(Extracted data entries)
- - -

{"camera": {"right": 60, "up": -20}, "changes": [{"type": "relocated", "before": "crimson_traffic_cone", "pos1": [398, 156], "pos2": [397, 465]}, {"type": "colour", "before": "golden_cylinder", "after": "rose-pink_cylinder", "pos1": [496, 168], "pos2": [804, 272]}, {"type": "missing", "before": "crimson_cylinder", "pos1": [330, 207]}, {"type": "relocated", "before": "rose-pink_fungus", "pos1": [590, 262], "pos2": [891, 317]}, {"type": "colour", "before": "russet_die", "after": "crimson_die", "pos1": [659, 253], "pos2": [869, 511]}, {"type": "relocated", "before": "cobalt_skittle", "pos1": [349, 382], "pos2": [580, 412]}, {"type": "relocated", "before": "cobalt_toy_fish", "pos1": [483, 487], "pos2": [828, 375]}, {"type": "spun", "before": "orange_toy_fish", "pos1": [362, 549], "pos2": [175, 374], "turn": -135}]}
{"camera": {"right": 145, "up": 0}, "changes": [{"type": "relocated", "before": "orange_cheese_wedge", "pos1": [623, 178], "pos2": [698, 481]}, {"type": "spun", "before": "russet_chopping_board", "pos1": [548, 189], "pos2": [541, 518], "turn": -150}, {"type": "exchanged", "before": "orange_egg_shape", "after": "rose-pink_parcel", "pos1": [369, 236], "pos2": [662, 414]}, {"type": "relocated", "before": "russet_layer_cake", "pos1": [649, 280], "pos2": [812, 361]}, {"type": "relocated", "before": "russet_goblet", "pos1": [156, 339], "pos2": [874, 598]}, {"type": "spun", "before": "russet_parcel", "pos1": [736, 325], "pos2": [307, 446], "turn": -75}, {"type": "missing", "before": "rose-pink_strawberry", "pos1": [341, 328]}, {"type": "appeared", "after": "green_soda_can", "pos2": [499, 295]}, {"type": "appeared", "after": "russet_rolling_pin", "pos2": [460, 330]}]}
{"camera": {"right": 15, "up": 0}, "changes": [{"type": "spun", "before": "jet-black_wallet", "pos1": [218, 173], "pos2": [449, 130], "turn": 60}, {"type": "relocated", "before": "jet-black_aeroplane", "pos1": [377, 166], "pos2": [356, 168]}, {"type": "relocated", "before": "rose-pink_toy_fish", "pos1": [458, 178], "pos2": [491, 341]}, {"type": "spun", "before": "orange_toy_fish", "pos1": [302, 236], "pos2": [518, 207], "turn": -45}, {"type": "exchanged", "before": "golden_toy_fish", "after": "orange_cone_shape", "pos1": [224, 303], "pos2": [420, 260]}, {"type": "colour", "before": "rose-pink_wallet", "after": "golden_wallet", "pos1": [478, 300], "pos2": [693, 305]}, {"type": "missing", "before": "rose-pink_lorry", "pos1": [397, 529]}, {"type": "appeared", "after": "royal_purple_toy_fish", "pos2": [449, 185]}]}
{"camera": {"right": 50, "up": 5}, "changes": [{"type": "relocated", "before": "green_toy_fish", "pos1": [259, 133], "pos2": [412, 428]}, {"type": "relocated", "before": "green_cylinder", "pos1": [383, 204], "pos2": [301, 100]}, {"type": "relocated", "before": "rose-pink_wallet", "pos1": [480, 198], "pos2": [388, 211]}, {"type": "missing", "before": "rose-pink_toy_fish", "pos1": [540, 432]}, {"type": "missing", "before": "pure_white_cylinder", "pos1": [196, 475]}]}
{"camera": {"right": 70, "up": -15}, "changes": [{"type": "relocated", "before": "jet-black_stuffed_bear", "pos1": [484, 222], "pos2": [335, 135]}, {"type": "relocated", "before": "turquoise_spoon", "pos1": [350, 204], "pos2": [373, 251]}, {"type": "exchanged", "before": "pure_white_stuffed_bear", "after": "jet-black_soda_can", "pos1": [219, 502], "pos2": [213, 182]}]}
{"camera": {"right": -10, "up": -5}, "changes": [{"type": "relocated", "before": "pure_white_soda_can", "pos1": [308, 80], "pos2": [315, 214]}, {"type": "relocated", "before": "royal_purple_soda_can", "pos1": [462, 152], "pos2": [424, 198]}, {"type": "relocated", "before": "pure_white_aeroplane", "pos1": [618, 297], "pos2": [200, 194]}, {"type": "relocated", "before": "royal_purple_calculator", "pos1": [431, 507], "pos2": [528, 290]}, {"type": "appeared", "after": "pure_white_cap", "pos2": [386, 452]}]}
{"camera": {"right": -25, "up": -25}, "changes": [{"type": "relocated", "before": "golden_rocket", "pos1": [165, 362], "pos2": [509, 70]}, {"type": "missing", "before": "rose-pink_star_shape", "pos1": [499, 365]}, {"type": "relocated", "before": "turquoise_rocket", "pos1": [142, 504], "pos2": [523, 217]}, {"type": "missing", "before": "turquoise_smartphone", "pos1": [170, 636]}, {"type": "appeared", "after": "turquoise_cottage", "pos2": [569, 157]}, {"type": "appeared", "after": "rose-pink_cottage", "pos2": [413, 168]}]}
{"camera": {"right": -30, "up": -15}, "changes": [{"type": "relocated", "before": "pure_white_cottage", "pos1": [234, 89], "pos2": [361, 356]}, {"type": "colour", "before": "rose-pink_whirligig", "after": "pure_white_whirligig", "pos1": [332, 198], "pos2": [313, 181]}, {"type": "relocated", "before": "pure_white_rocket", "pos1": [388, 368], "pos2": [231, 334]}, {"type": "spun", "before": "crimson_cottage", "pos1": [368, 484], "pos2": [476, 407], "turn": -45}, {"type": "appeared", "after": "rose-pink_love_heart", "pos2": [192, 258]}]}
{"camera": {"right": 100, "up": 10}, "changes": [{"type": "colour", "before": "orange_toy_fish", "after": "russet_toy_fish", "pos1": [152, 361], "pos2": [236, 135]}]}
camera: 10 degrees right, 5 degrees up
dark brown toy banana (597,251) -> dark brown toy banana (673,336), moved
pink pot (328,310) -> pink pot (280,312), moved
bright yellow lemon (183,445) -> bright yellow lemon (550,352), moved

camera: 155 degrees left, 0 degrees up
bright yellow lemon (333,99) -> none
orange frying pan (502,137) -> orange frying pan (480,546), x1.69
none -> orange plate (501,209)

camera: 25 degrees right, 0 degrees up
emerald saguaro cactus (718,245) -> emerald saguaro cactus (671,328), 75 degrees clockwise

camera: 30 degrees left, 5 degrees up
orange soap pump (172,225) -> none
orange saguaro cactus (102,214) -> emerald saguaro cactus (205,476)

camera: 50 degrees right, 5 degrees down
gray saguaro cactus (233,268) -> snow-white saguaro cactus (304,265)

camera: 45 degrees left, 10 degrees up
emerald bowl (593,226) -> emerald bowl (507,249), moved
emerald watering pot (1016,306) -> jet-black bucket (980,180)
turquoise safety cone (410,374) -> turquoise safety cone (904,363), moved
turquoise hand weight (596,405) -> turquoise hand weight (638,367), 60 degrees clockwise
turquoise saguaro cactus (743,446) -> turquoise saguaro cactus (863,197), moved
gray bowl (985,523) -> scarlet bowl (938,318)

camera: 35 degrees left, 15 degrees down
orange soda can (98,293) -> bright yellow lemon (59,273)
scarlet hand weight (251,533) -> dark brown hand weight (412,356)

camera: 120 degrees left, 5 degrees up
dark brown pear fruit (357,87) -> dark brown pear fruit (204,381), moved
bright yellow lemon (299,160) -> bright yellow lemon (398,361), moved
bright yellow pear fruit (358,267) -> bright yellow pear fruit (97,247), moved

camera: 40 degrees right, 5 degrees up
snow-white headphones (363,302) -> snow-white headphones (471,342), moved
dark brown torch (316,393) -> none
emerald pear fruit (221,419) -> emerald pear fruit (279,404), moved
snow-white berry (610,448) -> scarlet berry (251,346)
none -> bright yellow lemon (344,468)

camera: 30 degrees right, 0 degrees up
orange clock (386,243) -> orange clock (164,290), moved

- - -

◆ **WHAT YOU ARE ASKED TO DO**
The records above are to be set down again exactly as written.

◆ **WRITTEN RESPONSE**
{"camera": {"right": 60, "up": -20}, "changes": [{"type": "relocated", "before": "crimson_traffic_cone", "pos1": [398, 156], "pos2": [397, 465]}, {"type": "colour", "before": "golden_cylinder", "after": "rose-pink_cylinder", "pos1": [496, 168], "pos2": [804, 272]}, {"type": "missing", "before": "crimson_cylinder", "pos1": [330, 207]}, {"type": "relocated", "before": "rose-pink_fungus", "pos1": [590, 262], "pos2": [891, 317]}, {"type": "colour", "before": "russet_die", "after": "crimson_die", "pos1": [659, 253], "pos2": [869, 511]}, {"type": "relocated", "before": "cobalt_skittle", "pos1": [349, 382], "pos2": [580, 412]}, {"type": "relocated", "before": "cobalt_toy_fish", "pos1": [483, 487], "pos2": [828, 375]}, {"type": "spun", "before": "orange_toy_fish", "pos1": [362, 549], "pos2": [175, 374], "turn": -135}]}
{"camera": {"right": 145, "up": 0}, "changes": [{"type": "relocated", "before": "orange_cheese_wedge", "pos1": [623, 178], "pos2": [698, 481]}, {"type": "spun", "before": "russet_chopping_board", "pos1": [548, 189], "pos2": [541, 518], "turn": -150}, {"type": "exchanged", "before": "orange_egg_shape", "after": "rose-pink_parcel", "pos1": [369, 236], "pos2": [662, 414]}, {"type": "relocated", "before": "russet_layer_cake", "pos1": [649, 280], "pos2": [812, 361]}, {"type": "relocated", "before": "russet_goblet", "pos1": [156, 339], "pos2": [874, 598]}, {"type": "spun", "before": "russet_parcel", "pos1": [736, 325], "pos2": [307, 446], "turn": -75}, {"type": "missing", "before": "rose-pink_strawberry", "pos1": [341, 328]}, {"type": "appeared", "after": "green_soda_can", "pos2": [499, 295]}, {"type": "appeared", "after": "russet_rolling_pin", "pos2": [460, 330]}]}
{"camera": {"right": 15, "up": 0}, "changes": [{"type": "spun", "before": "jet-black_wallet", "pos1": [218, 173], "pos2": [449, 130], "turn": 60}, {"type": "relocated", "before": "jet-black_aeroplane", "pos1": [377, 166], "pos2": [356, 168]}, {"type": "relocated", "before": "rose-pink_toy_fish", "pos1": [458, 178], "pos2": [491, 341]}, {"type": "spun", "before": "orange_toy_fish", "pos1": [302, 236], "pos2": [518, 207], "turn": -45}, {"type": "exchanged", "before": "golden_toy_fish", "after": "orange_cone_shape", "pos1": [224, 303], "pos2": [420, 260]}, {"type": "colour", "before": "rose-pink_wallet", "after": "golden_wallet", "pos1": [478, 300], "pos2": [693, 305]}, {"type": "missing", "before": "rose-pink_lorry", "pos1": [397, 529]}, {"type": "appeared", "after": "royal_purple_toy_fish", "pos2": [449, 185]}]}
{"camera": {"right": 50, "up": 5}, "changes": [{"type": "relocated", "before": "green_toy_fish", "pos1": [259, 133], "pos2": [412, 428]}, {"type": "relocated", "before": "green_cylinder", "pos1": [383, 204], "pos2": [301, 100]}, {"type": "relocated", "before": "rose-pink_wallet", "pos1": [480, 198], "pos2": [388, 211]}, {"type": "missing", "before": "rose-pink_toy_fish", "pos1": [540, 432]}, {"type": "missing", "before": "pure_white_cylinder", "pos1": [196, 475]}]}
{"camera": {"right": 70, "up": -15}, "changes": [{"type": "relocated", "before": "jet-black_stuffed_bear", "pos1": [484, 222], "pos2": [335, 135]}, {"type": "relocated", "before": "turquoise_spoon", "pos1": [350, 204], "pos2": [373, 251]}, {"type": "exchanged", "before": "pure_white_stuffed_bear", "after": "jet-black_soda_can", "pos1": [219, 502], "pos2": [213, 182]}]}
{"camera": {"right": -10, "up": -5}, "changes": [{"type": "relocated", "before": "pure_white_soda_can", "pos1": [308, 80], "pos2": [315, 214]}, {"type": "relocated", "before": "royal_purple_soda_can", "pos1": [462, 152], "pos2": [424, 198]}, {"type": "relocated", "before": "pure_white_aeroplane", "pos1": [618, 297], "pos2": [200, 194]}, {"type": "relocated", "before": "royal_purple_calculator", "pos1": [431, 507], "pos2": [528, 290]}, {"type": "appeared", "after": "pure_white_cap", "pos2": [386, 452]}]}
{"camera": {"right": -25, "up": -25}, "changes": [{"type": "relocated", "before": "golden_rocket", "pos1": [165, 362], "pos2": [509, 70]}, {"type": "missing", "before": "rose-pink_star_shape", "pos1": [499, 365]}, {"type": "relocated", "before": "turquoise_rocket", "pos1": [142, 504], "pos2": [523, 217]}, {"type": "missing", "before": "turquoise_smartphone", "pos1": [170, 636]}, {"type": "appeared", "after": "turquoise_cottage", "pos2": [569, 157]}, {"type": "appeared", "after": "rose-pink_cottage", "pos2": [413, 168]}]}
{"camera": {"right": -30, "up": -15}, "changes": [{"type": "relocated", "before": "pure_white_cottage", "pos1": [234, 89], "pos2": [361, 356]}, {"type": "colour", "before": "rose-pink_whirligig", "after": "pure_white_whirligig", "pos1": [332, 198], "pos2": [313, 181]}, {"type": "relocated", "before": "pure_white_rocket", "pos1": [388, 368], "pos2": [231, 334]}, {"type": "spun", "before": "crimson_cottage", "pos1": [368, 484], "pos2": [476, 407], "turn": -45}, {"type": "appeared", "after": "rose-pink_love_heart", "pos2": [192, 258]}]}
{"camera": {"right": 100, "up": 10}, "changes": [{"type": "colour", "before": "orange_toy_fish", "after": "russet_toy_fish", "pos1": [152, 361], "pos2": [236, 135]}]}
camera: 10 degrees right, 5 degrees up
dark brown toy banana (597,251) -> dark brown toy banana (673,336), moved
pink pot (328,310) -> pink pot (280,312), moved
bright yellow lemon (183,445) -> bright yellow lemon (550,352), moved

camera: 155 degrees left, 0 degrees up
bright yellow lemon (333,99) -> none
orange frying pan (502,137) -> orange frying pan (480,546), x1.69
none -> orange plate (501,209)

camera: 25 degrees right, 0 degrees up
emerald saguaro cactus (718,245) -> emerald saguaro cactus (671,328), 75 degrees clockwise

camera: 30 degrees left, 5 degrees up
orange soap pump (172,225) -> none
orange saguaro cactus (102,214) -> emerald saguaro cactus (205,476)

camera: 50 degrees right, 5 degrees down
gray saguaro cactus (233,268) -> snow-white saguaro cactus (304,265)

camera: 45 degrees left, 10 degrees up
emerald bowl (593,226) -> emerald bowl (507,249), moved
emerald watering pot (1016,306) -> jet-black bucket (980,180)
turquoise safety cone (410,374) -> turquoise safety cone (904,363), moved
turquoise hand weight (596,405) -> turquoise hand weight (638,367), 60 degrees clockwise
turquoise saguaro cactus (743,446) -> turquoise saguaro cactus (863,197), moved
gray bowl (985,523) -> scarlet bowl (938,318)

camera: 35 degrees left, 15 degrees down
orange soda can (98,293) -> bright yellow lemon (59,273)
scarlet hand weight (251,533) -> dark brown hand weight (412,356)

camera: 120 degrees left, 5 degrees up
dark brown pear fruit (357,87) -> dark brown pear fruit (204,381), moved
bright yellow lemon (299,160) -> bright yellow lemon (398,361), moved
bright yellow pear fruit (358,267) -> bright yellow pear fruit (97,247), moved

camera: 40 degrees right, 5 degrees up
snow-white headphones (363,302) -> snow-white headphones (471,342), moved
dark brown torch (316,393) -> none
emerald pear fruit (221,419) -> emerald pear fruit (279,404), moved
snow-white berry (610,448) -> scarlet berry (251,346)
none -> bright yellow lemon (344,468)

camera: 30 degrees right, 0 degrees up
orange clock (386,243) -> orange clock (164,290), moved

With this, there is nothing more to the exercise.